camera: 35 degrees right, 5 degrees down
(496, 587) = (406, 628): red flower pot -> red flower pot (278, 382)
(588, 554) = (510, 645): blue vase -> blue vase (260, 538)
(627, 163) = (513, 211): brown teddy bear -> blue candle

--

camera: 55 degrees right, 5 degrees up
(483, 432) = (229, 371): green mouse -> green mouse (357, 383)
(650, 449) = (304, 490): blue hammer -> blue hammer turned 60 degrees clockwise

--

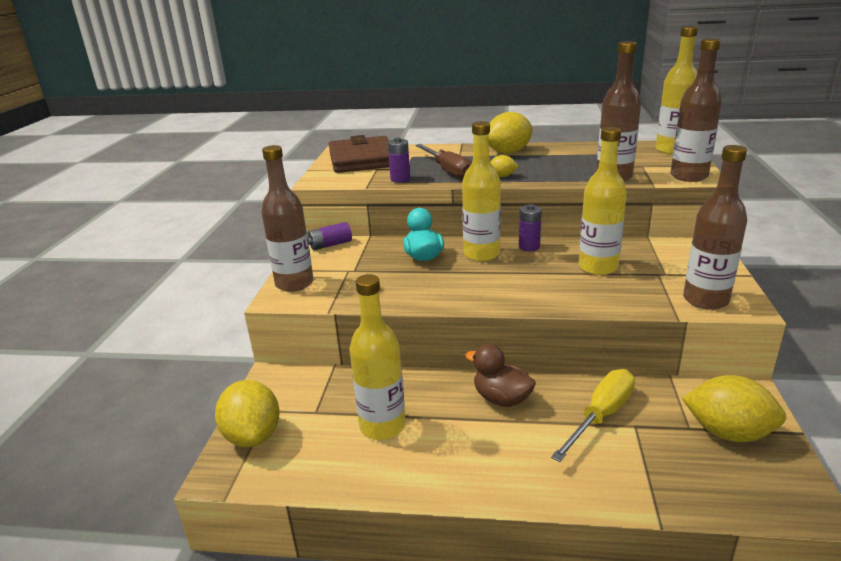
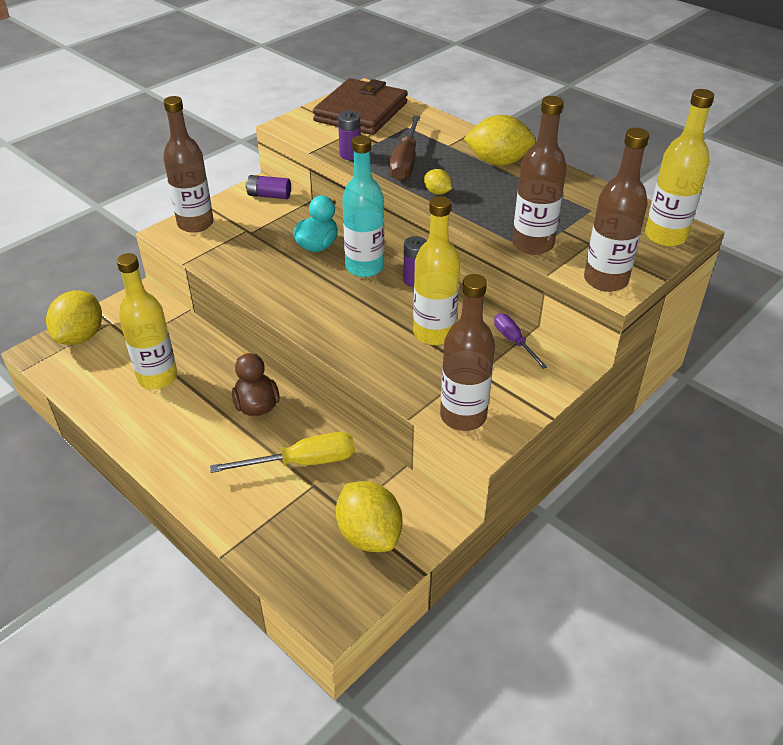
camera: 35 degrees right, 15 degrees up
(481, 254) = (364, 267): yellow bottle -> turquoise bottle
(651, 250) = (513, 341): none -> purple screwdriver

• [Exercise directions] Each line of the listing above that contains the word "right" is to be copied.

• [Response]
camera: 35 degrees right, 5 degrees down
camera: 55 degrees right, 5 degrees up
camera: 35 degrees right, 15 degrees up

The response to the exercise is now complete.